[MATERIAL FOR THIS TASK Boundary: Start]
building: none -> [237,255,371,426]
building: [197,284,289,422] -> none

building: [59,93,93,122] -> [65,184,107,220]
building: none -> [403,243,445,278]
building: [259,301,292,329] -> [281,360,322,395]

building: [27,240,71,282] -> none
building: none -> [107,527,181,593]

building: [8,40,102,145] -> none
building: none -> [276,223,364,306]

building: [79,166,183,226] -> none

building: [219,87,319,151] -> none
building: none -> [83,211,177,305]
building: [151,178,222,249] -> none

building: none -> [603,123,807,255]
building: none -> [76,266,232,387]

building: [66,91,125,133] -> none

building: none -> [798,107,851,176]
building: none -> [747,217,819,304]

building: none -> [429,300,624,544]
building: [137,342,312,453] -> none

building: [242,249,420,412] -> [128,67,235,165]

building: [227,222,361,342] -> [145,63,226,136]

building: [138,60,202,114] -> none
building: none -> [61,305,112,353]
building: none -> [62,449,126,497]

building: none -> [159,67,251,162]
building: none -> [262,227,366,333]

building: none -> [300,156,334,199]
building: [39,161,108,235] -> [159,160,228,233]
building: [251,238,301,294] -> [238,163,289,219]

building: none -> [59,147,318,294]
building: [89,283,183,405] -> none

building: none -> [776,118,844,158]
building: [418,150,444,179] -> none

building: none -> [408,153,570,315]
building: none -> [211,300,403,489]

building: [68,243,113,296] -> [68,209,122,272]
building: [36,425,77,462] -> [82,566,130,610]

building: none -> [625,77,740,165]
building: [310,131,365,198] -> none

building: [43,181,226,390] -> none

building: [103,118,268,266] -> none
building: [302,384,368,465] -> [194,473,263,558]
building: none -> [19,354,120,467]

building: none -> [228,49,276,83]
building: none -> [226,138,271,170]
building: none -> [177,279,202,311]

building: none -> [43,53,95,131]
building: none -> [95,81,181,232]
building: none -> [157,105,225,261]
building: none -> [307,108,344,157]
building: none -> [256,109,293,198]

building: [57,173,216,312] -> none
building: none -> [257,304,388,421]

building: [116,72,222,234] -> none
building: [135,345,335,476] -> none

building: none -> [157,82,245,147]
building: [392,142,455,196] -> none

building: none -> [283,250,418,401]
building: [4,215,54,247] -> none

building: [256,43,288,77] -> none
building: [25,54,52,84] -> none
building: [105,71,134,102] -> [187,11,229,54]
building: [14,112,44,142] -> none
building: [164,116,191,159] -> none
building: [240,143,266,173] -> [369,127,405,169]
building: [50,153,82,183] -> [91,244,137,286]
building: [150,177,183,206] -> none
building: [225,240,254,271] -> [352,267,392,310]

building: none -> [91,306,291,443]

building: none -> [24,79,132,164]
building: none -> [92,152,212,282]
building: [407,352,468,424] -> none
[MATERIAL FOR THIS TASK Boundary: End]
== HOW TO COMPLETE THIS TASK ==
Please reproduce, exactly as they appear above, the lines from the line containing "building: [68,243,113,296] ->" up to and including the line containing "building: [392,142,455,196] -> none".

== THE ANSWER ==
building: [68,243,113,296] -> [68,209,122,272]
building: [36,425,77,462] -> [82,566,130,610]

building: none -> [625,77,740,165]
building: [310,131,365,198] -> none

building: [43,181,226,390] -> none

building: [103,118,268,266] -> none
building: [302,384,368,465] -> [194,473,263,558]
building: none -> [19,354,120,467]

building: none -> [228,49,276,83]
building: none -> [226,138,271,170]
building: none -> [177,279,202,311]

building: none -> [43,53,95,131]
building: none -> [95,81,181,232]
building: none -> [157,105,225,261]
building: none -> [307,108,344,157]
building: none -> [256,109,293,198]

building: [57,173,216,312] -> none
building: none -> [257,304,388,421]

building: [116,72,222,234] -> none
building: [135,345,335,476] -> none

building: none -> [157,82,245,147]
building: [392,142,455,196] -> none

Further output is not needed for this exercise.